Work instruction: Starting at the line with "black arrow: (276, 96)" and going on through the line with "brown diamond: (91, 768)", reproduce each line in the records below exactly and nothing more.

Study material:
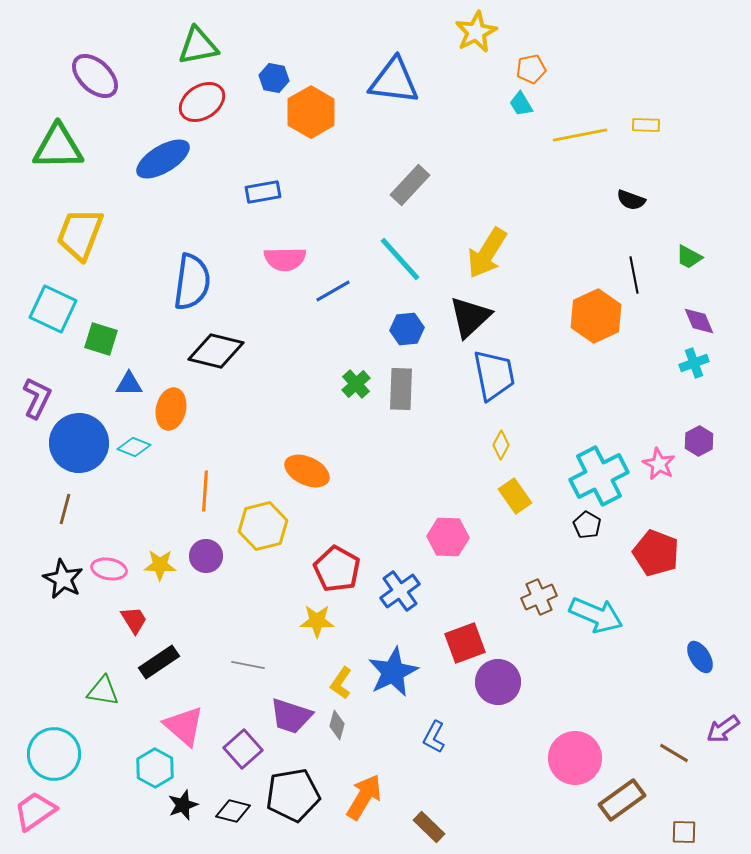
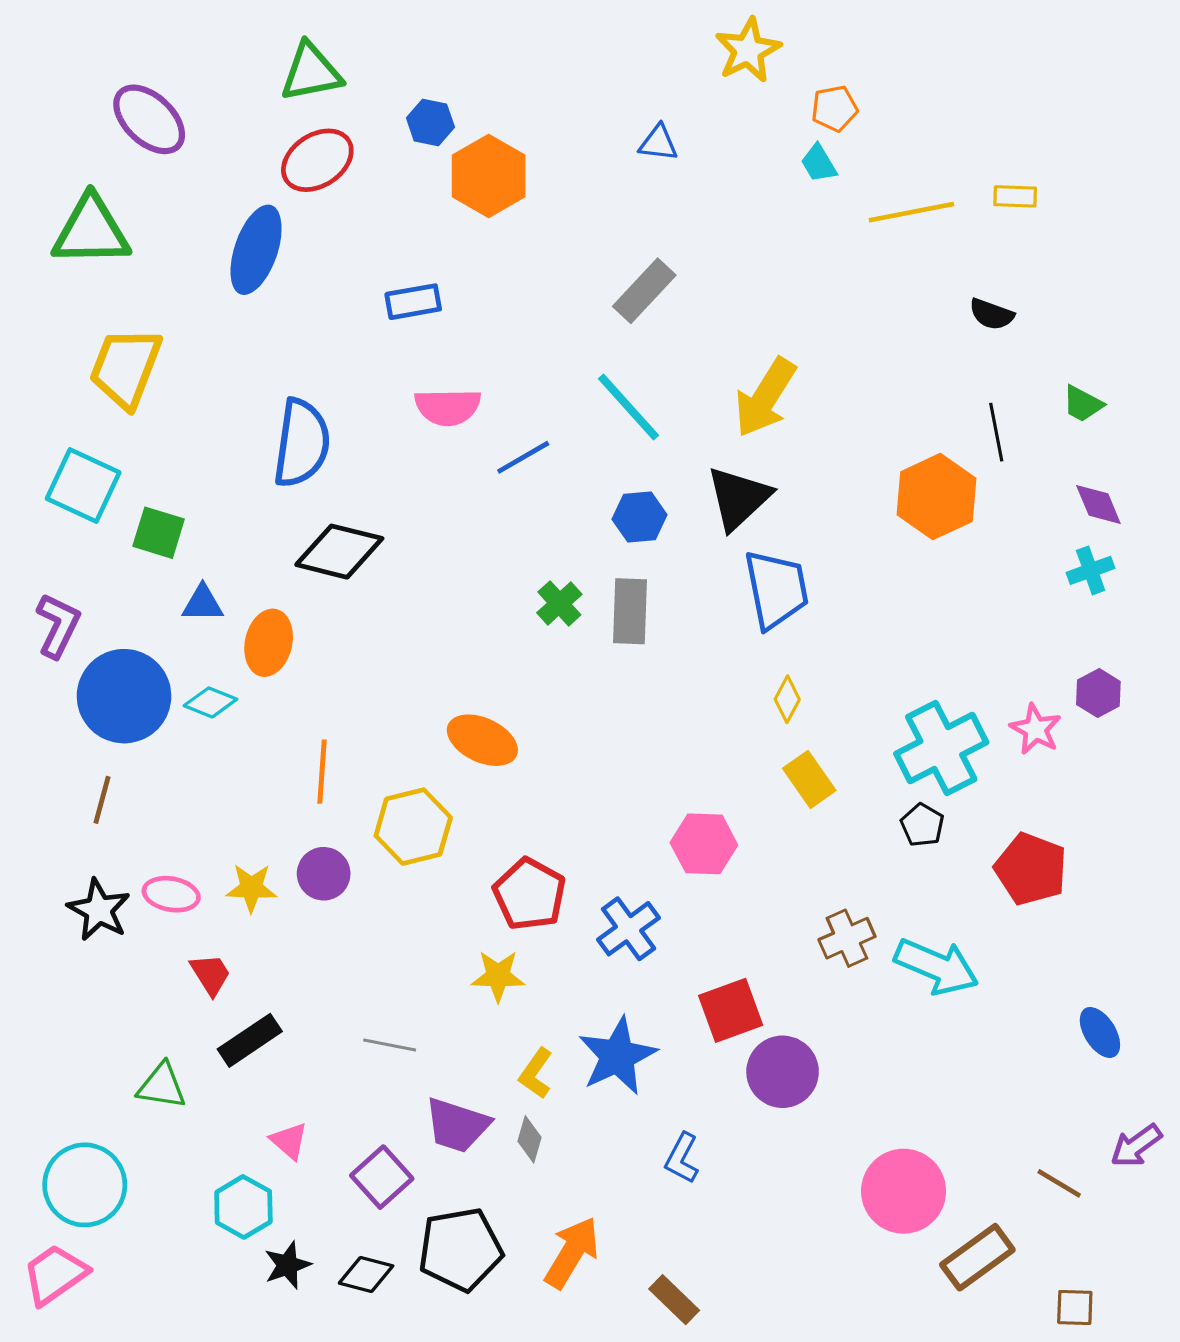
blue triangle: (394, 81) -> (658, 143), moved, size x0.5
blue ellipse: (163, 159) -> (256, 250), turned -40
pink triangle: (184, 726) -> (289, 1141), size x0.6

---

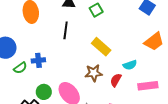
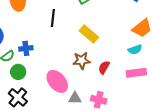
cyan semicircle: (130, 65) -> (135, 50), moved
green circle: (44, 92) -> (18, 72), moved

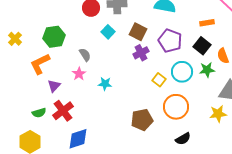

==

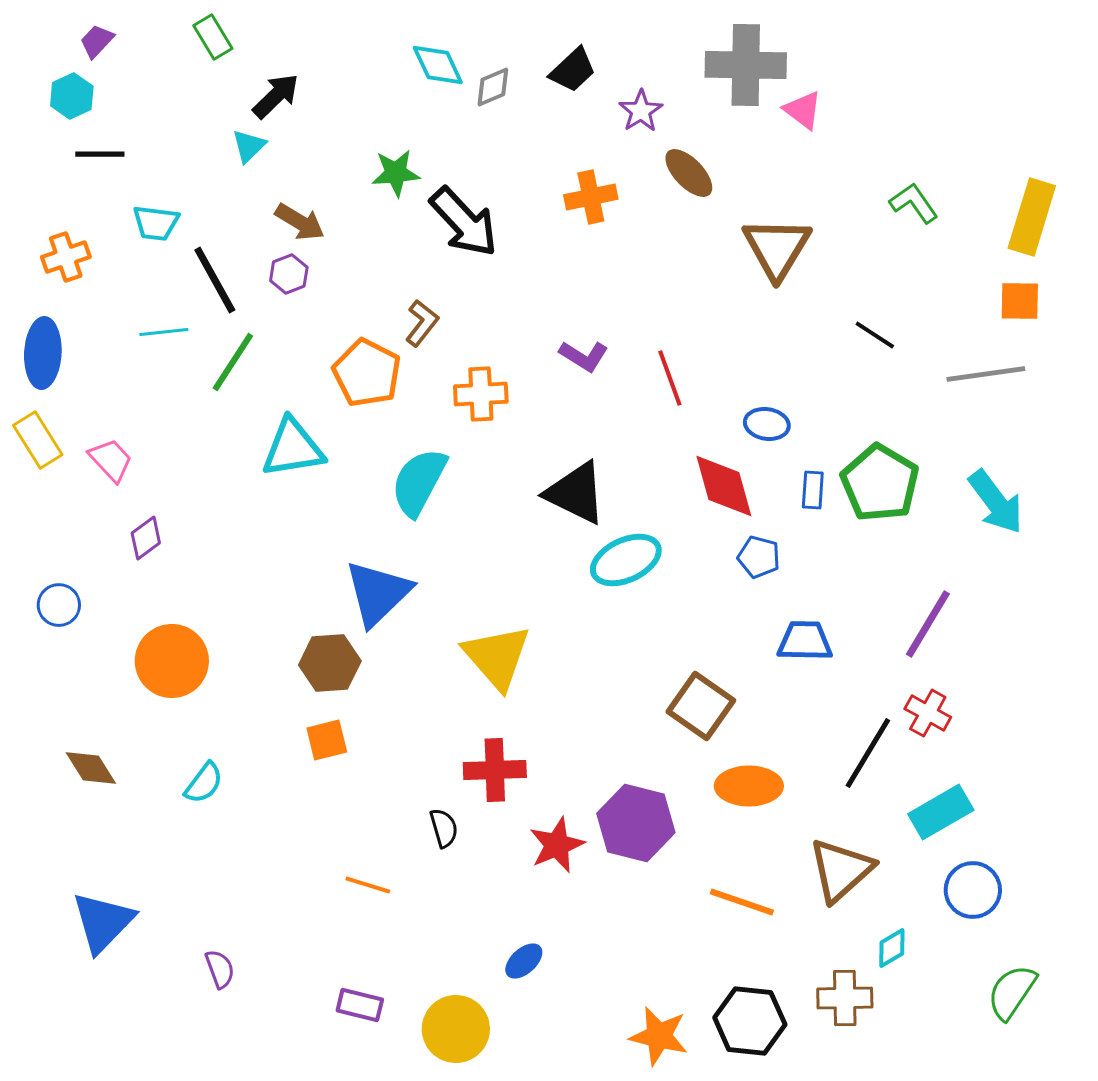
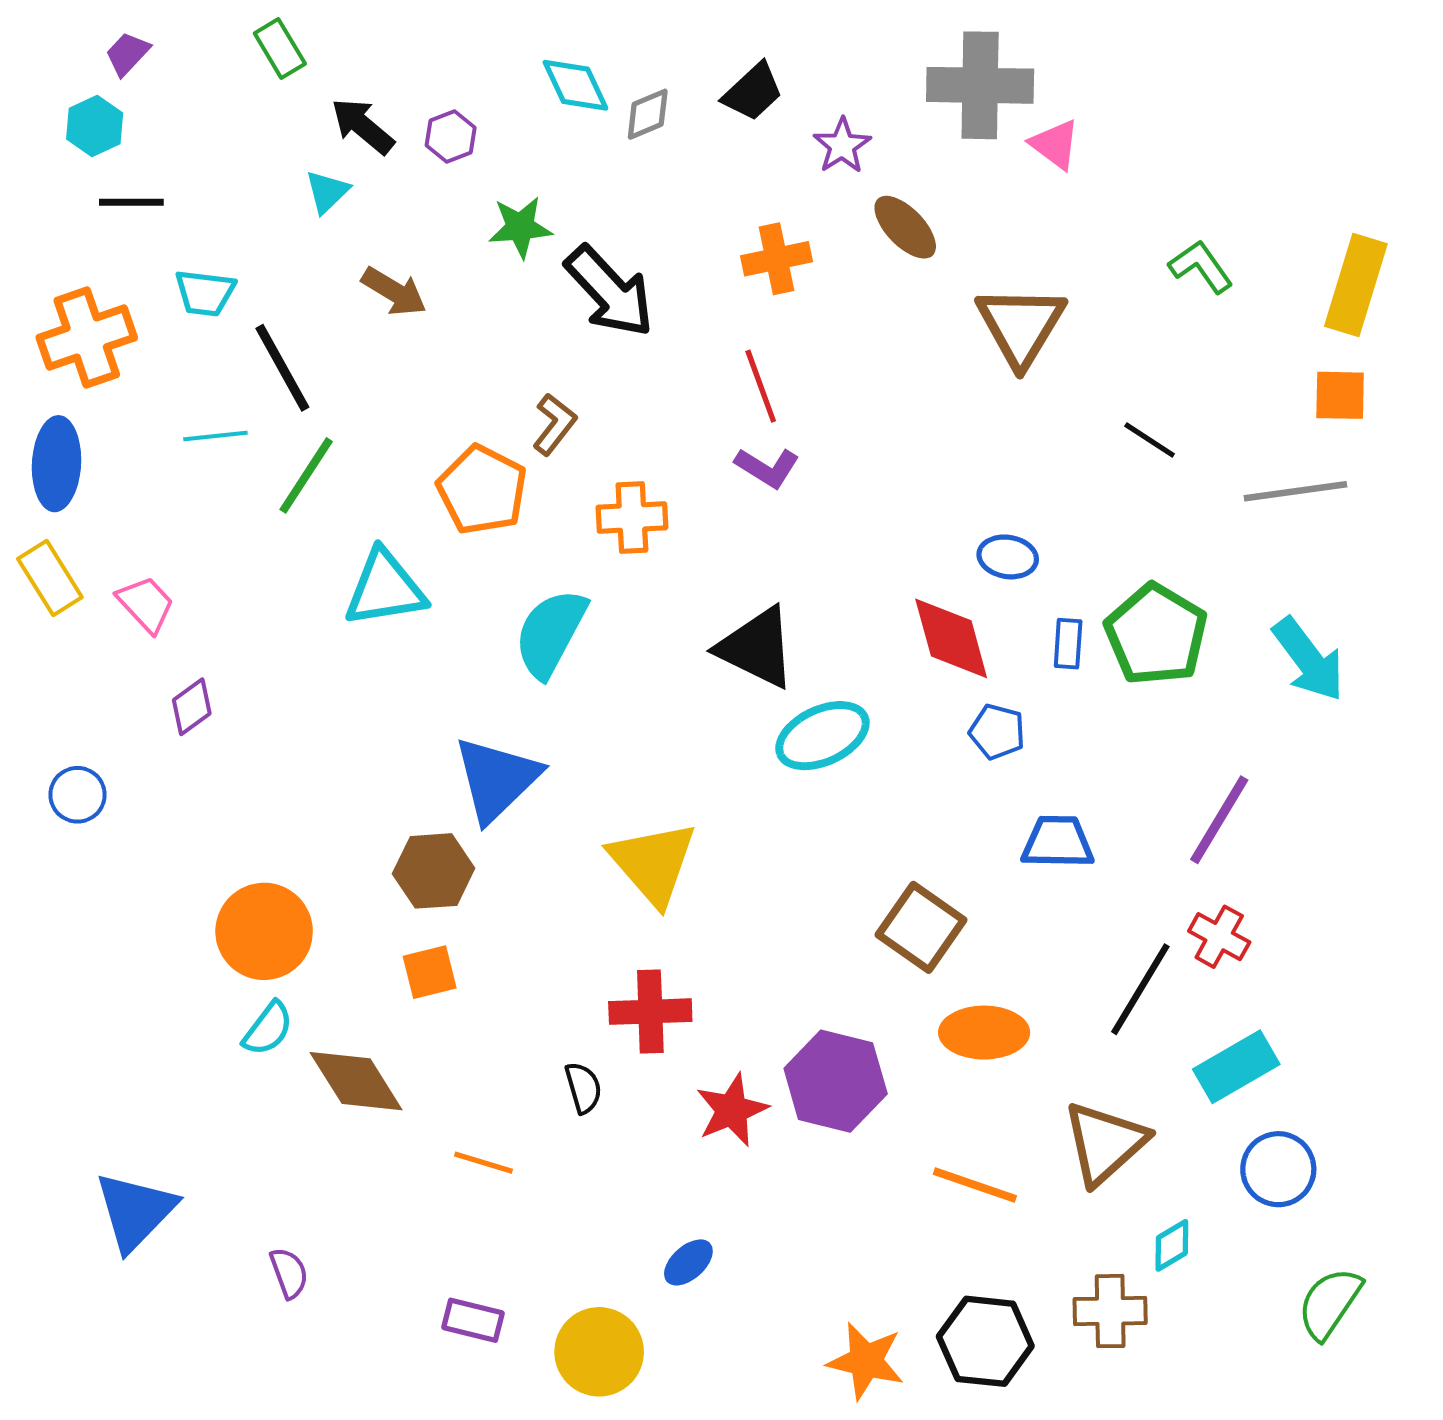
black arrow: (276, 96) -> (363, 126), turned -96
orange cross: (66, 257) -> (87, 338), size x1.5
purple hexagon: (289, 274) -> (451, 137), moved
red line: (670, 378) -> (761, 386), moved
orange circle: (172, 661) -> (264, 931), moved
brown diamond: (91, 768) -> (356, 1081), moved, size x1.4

Solution:
black arrow: (276, 96) -> (363, 126), turned -96
orange cross: (66, 257) -> (87, 338), size x1.5
purple hexagon: (289, 274) -> (451, 137), moved
red line: (670, 378) -> (761, 386), moved
orange circle: (172, 661) -> (264, 931), moved
brown diamond: (91, 768) -> (356, 1081), moved, size x1.4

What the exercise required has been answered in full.